- [Exercise objective]
There is a line below that contains "(508, 333) = (635, 293): orange". Please reproduce it and all following lines exactly, through the final one.

Extracted data entries:
○ ○ ○ ○

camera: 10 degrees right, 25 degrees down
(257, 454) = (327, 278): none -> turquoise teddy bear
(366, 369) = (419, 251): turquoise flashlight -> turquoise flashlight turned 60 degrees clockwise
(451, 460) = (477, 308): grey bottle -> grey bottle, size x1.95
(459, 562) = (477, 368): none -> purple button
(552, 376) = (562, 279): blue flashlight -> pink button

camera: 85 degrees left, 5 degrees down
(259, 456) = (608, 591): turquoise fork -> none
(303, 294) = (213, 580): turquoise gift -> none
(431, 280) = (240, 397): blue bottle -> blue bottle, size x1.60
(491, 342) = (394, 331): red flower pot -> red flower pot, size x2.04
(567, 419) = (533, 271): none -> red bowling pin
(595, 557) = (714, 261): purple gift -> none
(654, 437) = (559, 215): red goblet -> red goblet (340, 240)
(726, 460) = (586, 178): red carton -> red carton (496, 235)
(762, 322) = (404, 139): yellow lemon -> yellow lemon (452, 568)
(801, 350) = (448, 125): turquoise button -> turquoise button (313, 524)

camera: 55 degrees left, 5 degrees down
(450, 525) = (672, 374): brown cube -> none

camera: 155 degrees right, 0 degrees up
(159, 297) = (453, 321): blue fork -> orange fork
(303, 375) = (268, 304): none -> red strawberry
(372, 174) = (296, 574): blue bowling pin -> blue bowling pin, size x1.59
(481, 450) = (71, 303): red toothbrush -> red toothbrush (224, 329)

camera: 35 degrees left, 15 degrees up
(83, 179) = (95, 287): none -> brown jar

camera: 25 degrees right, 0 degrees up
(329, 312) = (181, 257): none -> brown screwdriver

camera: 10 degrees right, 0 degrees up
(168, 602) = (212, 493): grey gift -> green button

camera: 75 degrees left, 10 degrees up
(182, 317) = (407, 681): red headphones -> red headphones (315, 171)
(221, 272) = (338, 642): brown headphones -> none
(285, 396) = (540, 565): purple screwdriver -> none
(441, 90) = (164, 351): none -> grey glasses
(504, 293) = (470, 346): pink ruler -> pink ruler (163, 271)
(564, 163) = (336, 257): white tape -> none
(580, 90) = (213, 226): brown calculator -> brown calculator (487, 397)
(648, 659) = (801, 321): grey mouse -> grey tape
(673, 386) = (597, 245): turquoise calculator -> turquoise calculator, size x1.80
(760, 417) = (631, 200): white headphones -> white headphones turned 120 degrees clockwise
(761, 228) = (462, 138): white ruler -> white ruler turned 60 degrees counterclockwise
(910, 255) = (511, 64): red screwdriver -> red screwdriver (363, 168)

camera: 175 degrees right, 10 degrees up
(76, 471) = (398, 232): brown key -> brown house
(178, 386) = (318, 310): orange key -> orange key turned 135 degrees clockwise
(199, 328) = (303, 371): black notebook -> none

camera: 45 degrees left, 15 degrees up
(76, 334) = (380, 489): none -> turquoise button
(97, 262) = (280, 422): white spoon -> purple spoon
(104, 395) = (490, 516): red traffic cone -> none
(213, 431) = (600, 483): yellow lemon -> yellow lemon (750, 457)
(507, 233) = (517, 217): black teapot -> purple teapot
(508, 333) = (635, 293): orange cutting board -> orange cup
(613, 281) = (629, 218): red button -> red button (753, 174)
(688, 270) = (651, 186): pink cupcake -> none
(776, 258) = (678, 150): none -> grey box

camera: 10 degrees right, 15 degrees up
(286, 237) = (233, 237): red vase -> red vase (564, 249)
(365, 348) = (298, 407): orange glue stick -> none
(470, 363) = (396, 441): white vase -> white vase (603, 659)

○ ○ ○ ○

- [Completed exercise]
(508, 333) = (635, 293): orange cutting board -> orange cup
(613, 281) = (629, 218): red button -> red button (753, 174)
(688, 270) = (651, 186): pink cupcake -> none
(776, 258) = (678, 150): none -> grey box

camera: 10 degrees right, 15 degrees up
(286, 237) = (233, 237): red vase -> red vase (564, 249)
(365, 348) = (298, 407): orange glue stick -> none
(470, 363) = (396, 441): white vase -> white vase (603, 659)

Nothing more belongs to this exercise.